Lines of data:
==============================
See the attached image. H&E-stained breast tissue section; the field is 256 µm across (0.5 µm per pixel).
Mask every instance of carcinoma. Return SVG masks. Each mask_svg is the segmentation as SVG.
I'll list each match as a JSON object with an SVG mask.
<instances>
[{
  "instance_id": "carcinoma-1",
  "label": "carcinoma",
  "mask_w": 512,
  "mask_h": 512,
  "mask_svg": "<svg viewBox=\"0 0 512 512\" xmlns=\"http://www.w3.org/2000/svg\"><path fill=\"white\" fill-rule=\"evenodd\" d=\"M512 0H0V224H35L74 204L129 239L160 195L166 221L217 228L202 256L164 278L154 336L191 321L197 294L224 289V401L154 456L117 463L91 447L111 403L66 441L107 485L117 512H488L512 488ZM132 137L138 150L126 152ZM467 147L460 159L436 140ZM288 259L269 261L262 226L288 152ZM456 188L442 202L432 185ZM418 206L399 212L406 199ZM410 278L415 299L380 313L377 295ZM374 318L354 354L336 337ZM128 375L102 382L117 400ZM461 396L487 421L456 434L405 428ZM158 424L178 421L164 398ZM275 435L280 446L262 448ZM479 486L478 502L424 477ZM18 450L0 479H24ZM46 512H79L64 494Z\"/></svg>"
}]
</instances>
==============================
**Problem requirements**
Give back all the records exactly as they stand.

**Expected output**
See the attached image. H&E-stained breast tissue section; the field is 256 µm across (0.5 µm per pixel).
Mask every instance of carcinoma. Return SVG masks. Each mask_svg is the segmentation as SVG.
I'll list each match as a JSON object with an SVG mask.
<instances>
[{
  "instance_id": "carcinoma-1",
  "label": "carcinoma",
  "mask_w": 512,
  "mask_h": 512,
  "mask_svg": "<svg viewBox=\"0 0 512 512\" xmlns=\"http://www.w3.org/2000/svg\"><path fill=\"white\" fill-rule=\"evenodd\" d=\"M512 0H0V224H35L74 204L129 239L160 195L166 221L217 228L202 256L164 278L154 336L191 321L197 294L224 289V401L154 456L117 463L91 447L111 403L66 441L107 485L117 512H488L512 488ZM132 137L138 150L126 152ZM467 147L460 159L436 140ZM288 259L269 261L262 226L288 152ZM456 188L442 202L432 185ZM418 206L399 212L406 199ZM410 278L415 299L380 313L377 295ZM374 318L354 354L336 337ZM128 375L102 382L117 400ZM461 396L487 421L456 434L405 428ZM158 424L178 421L164 398ZM275 435L280 446L262 448ZM479 486L478 502L424 477ZM18 450L0 479H24ZM46 512H79L64 494Z\"/></svg>"
}]
</instances>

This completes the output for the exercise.